# Dataset extract
>>>>

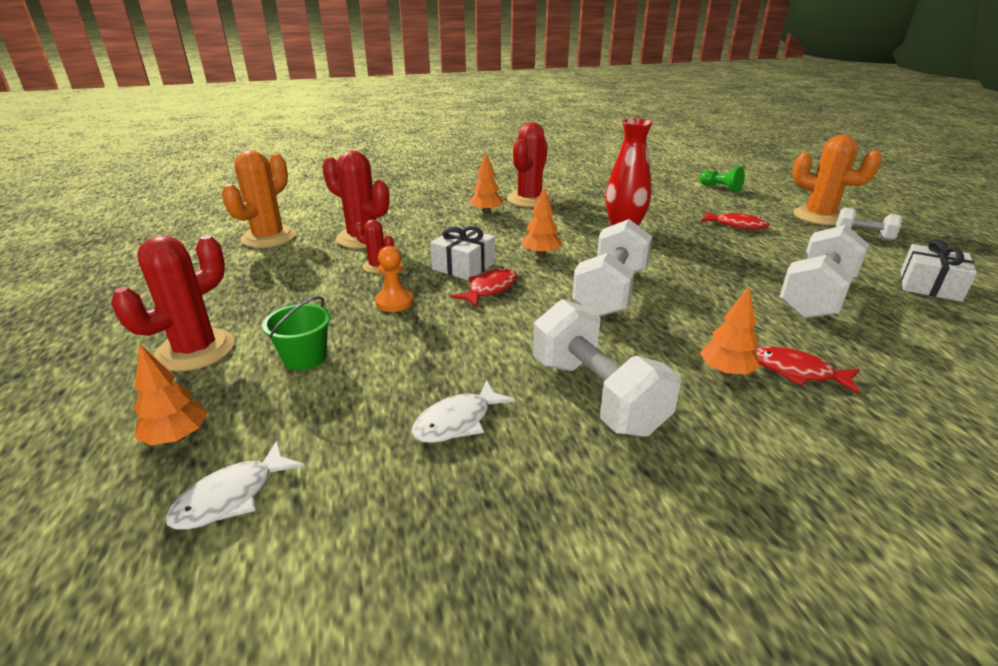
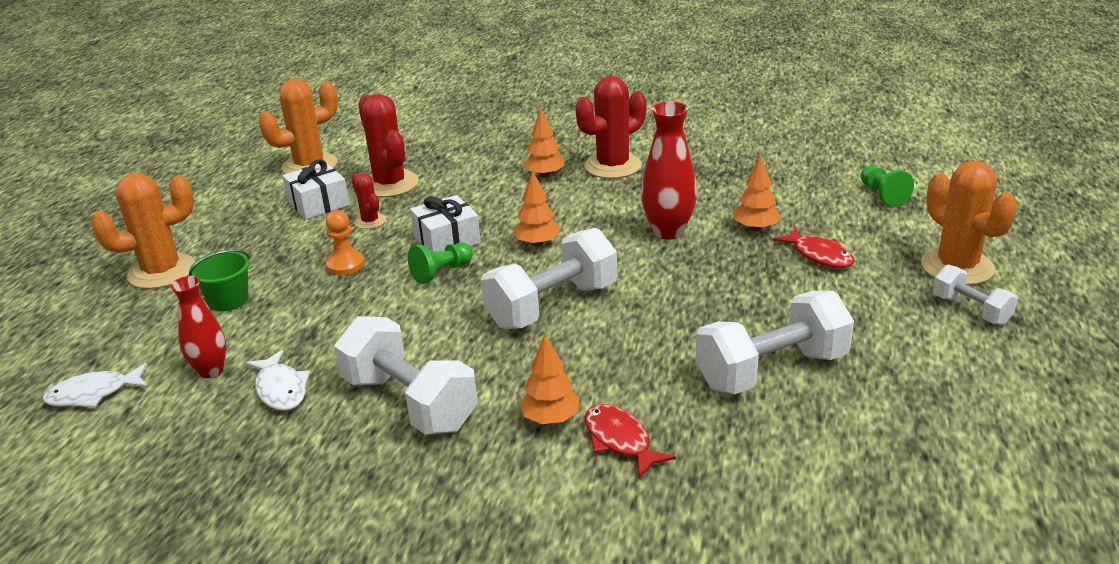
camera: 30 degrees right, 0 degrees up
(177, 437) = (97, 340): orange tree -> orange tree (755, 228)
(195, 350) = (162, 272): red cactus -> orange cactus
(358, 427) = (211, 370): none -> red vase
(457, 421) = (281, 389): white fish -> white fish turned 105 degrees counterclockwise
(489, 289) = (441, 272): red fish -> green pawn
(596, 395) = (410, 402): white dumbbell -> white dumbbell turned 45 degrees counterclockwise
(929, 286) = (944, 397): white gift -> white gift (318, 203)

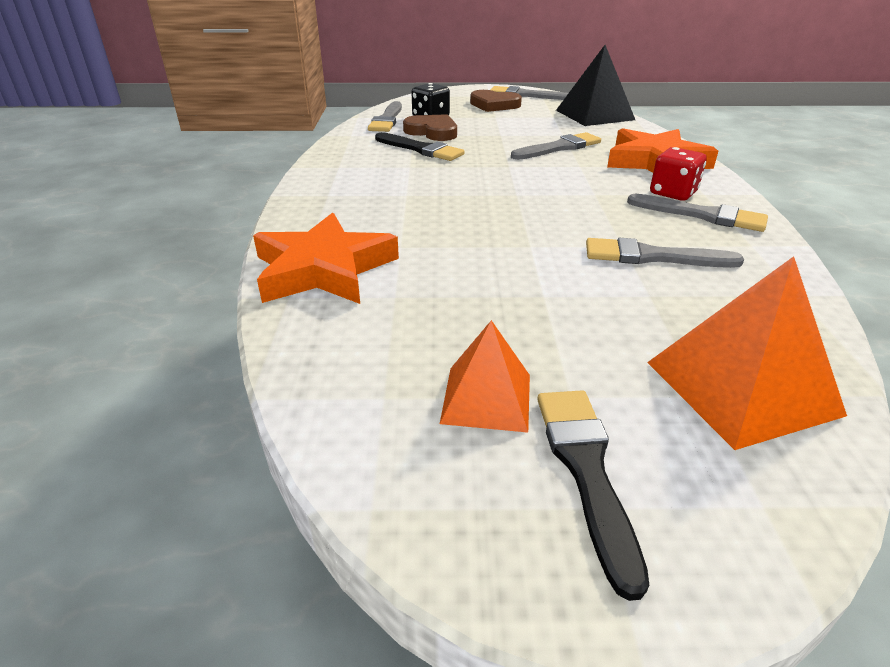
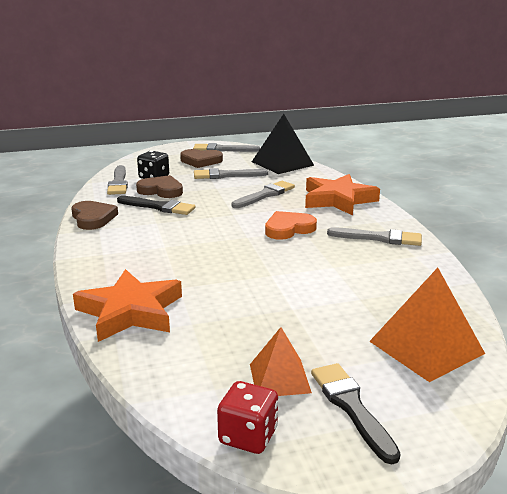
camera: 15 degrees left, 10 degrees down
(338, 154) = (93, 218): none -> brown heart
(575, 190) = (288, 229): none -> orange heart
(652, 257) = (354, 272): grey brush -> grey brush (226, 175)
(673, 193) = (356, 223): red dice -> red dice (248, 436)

<<<<

# Task description
Where does the string "none" appear in the records? Copy every line that holds it.

# Result of the exercise
(358, 427) = (211, 370): none -> red vase
(338, 154) = (93, 218): none -> brown heart
(575, 190) = (288, 229): none -> orange heart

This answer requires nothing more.